(Recorded data)
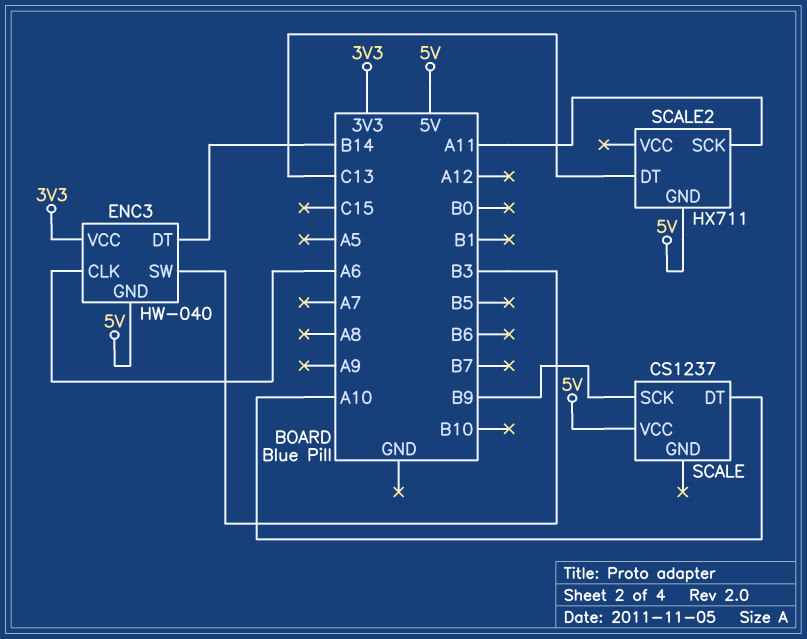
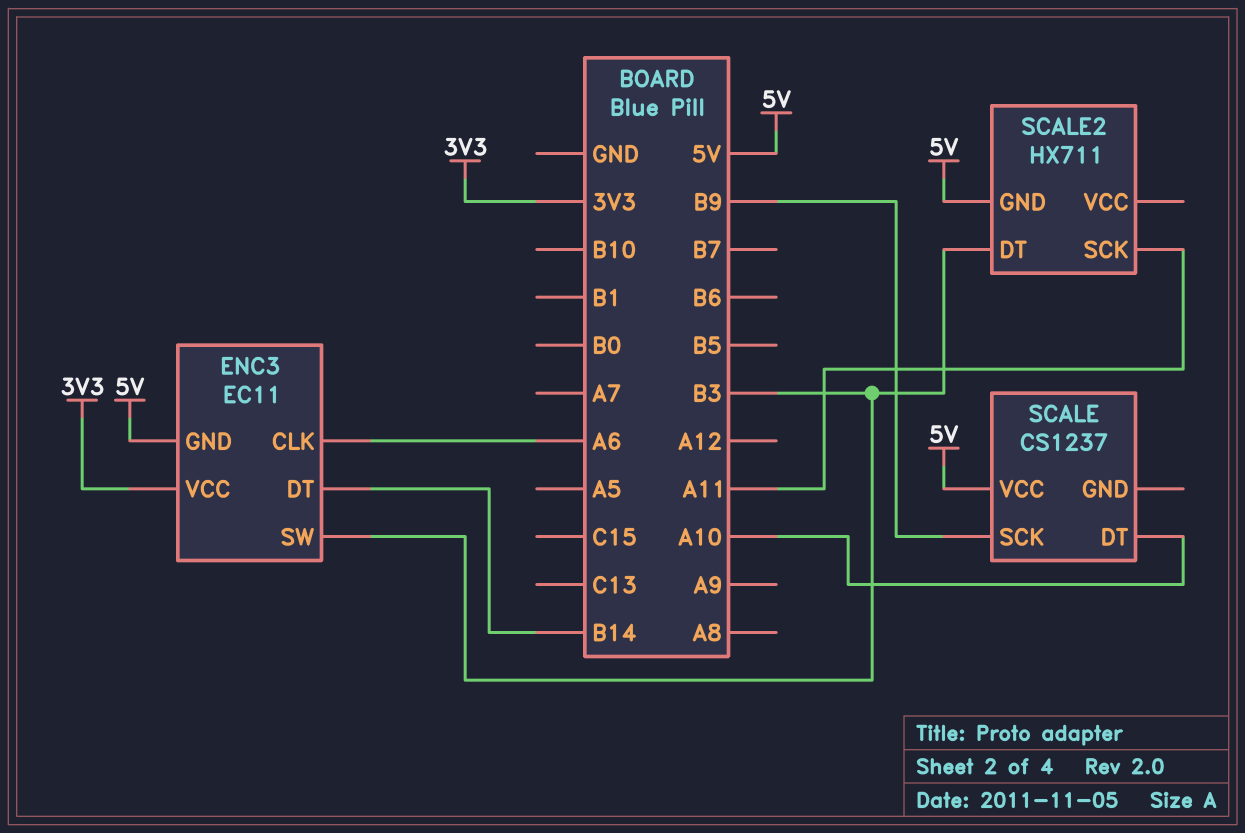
ENC3: HW-040 -> EC11
SCALE2 pin DT: C13 -> B3

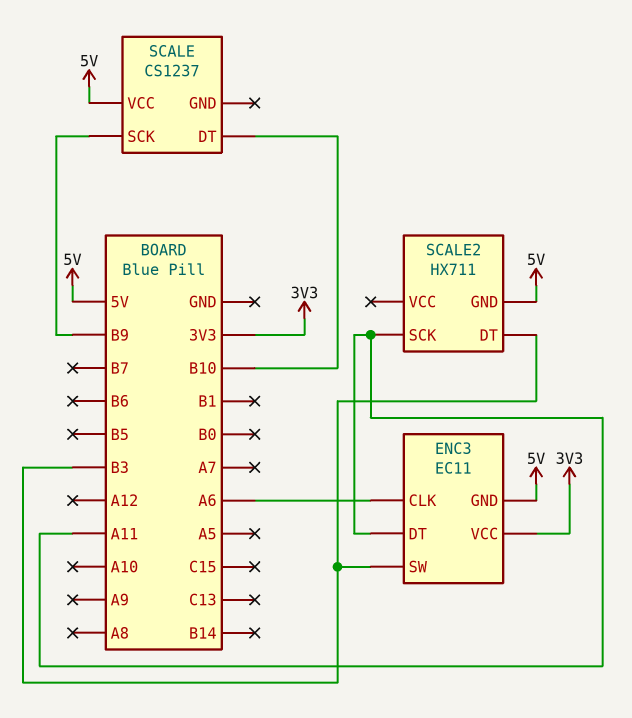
ENC3 pin DT: B14 -> A11
SCALE pin DT: A10 -> B10

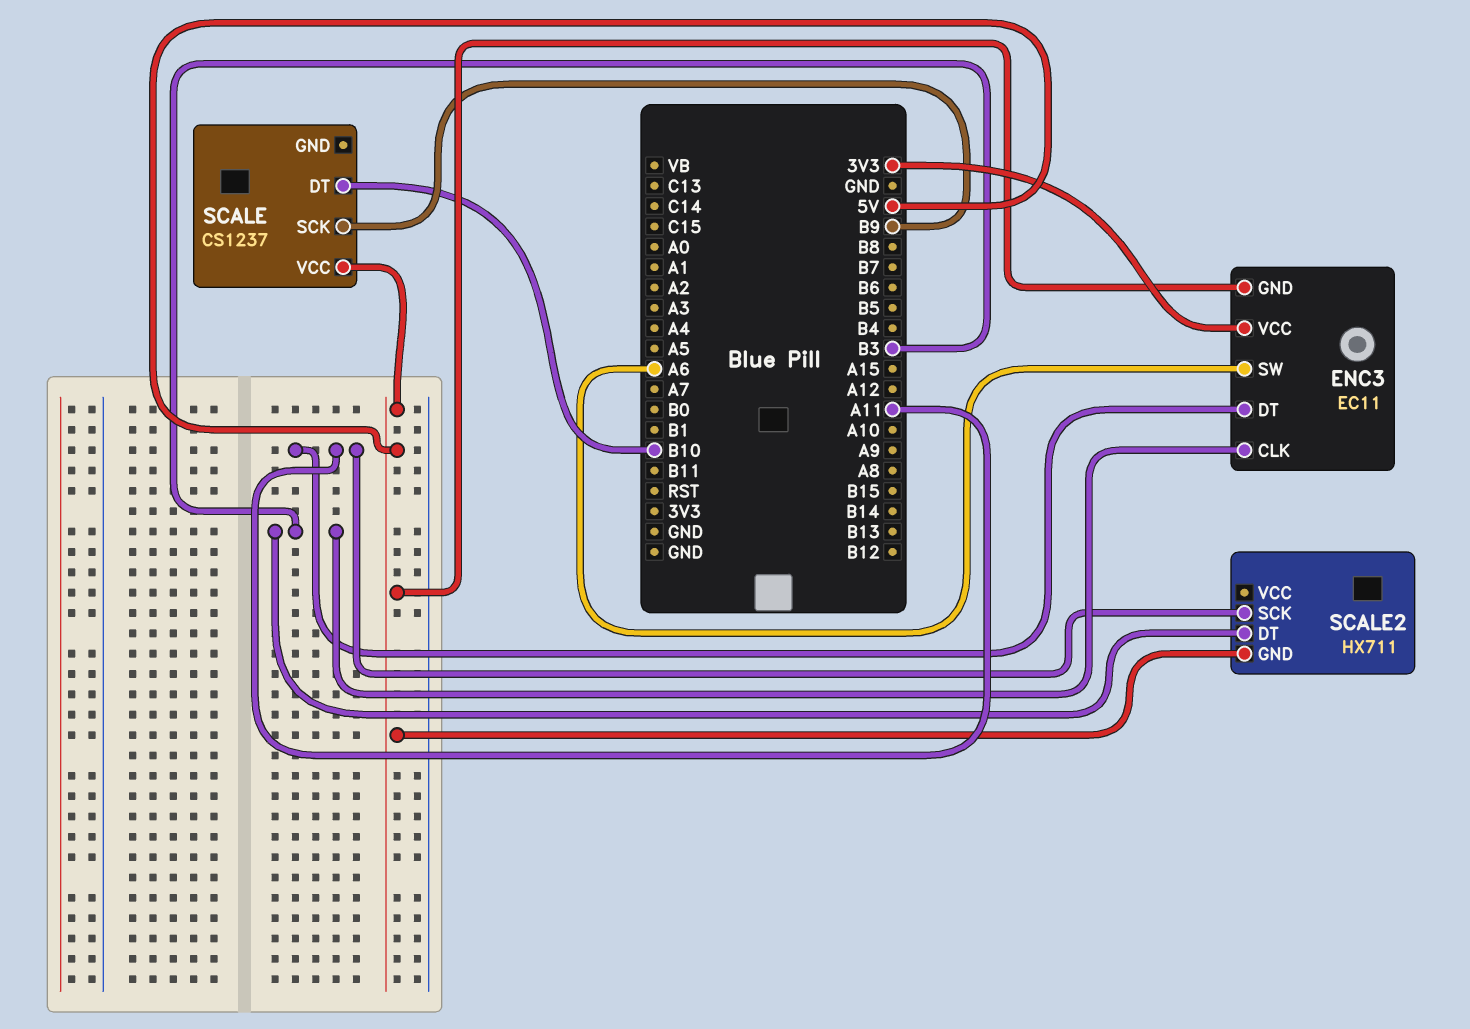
ENC3 pin CLK: A6 -> B3
ENC3 pin SW: B3 -> A6

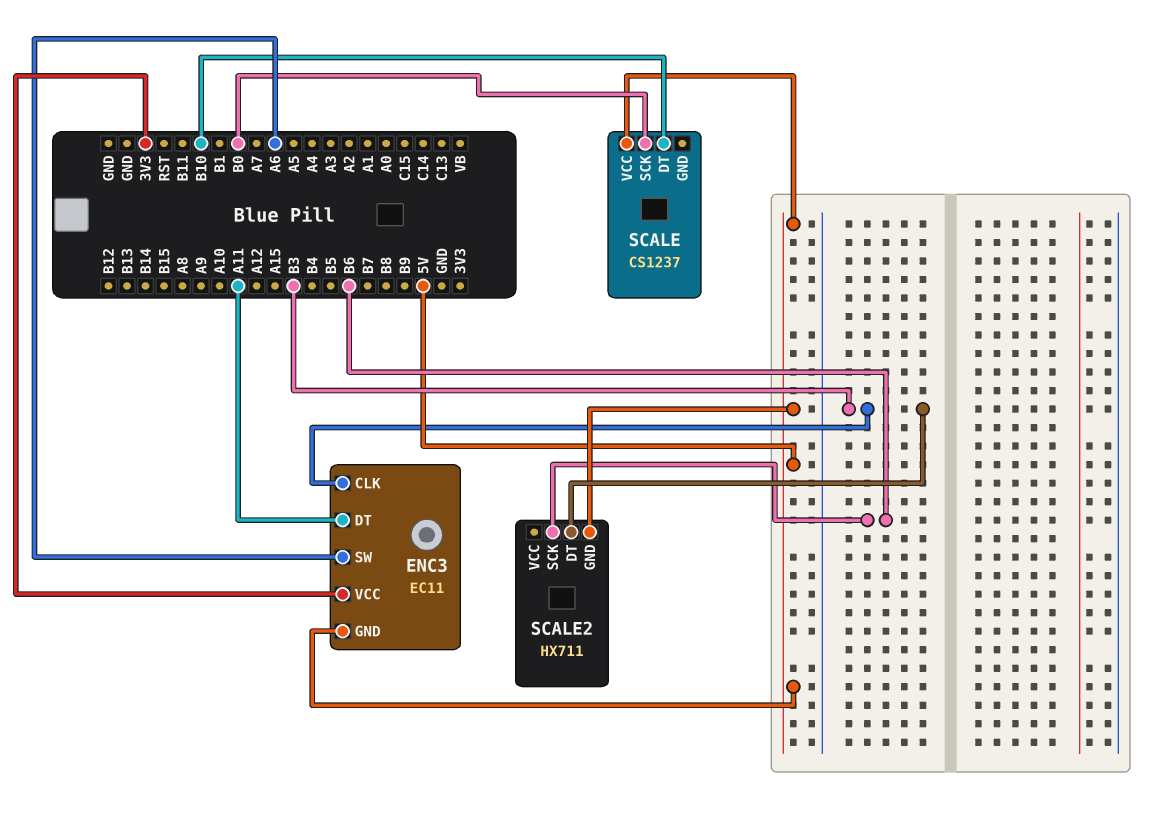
SCALE pin SCK: B9 -> B0
SCALE2 pin SCK: A11 -> B6

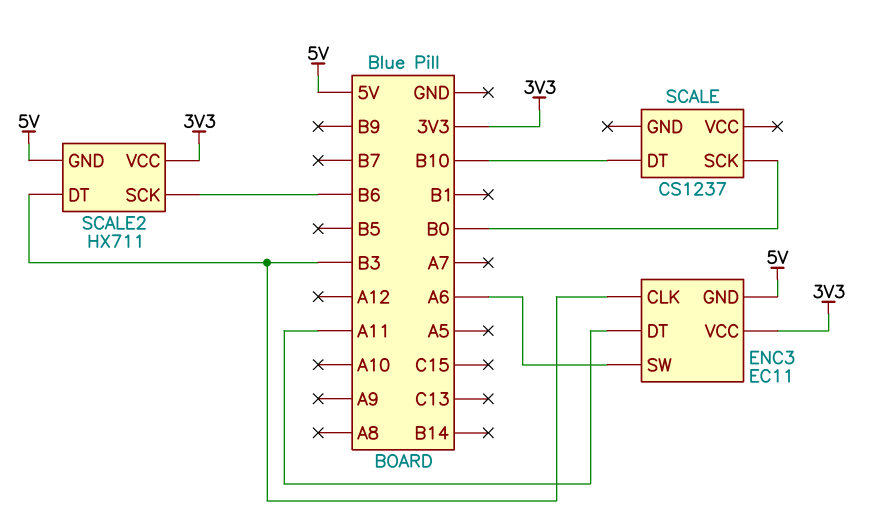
SCALE pin VCC: 5V -> none
SCALE2 pin VCC: none -> 3V3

Your task:
Filter the records above, keeping each line that contains the word "none".

Written solution:
SCALE pin VCC: 5V -> none
SCALE2 pin VCC: none -> 3V3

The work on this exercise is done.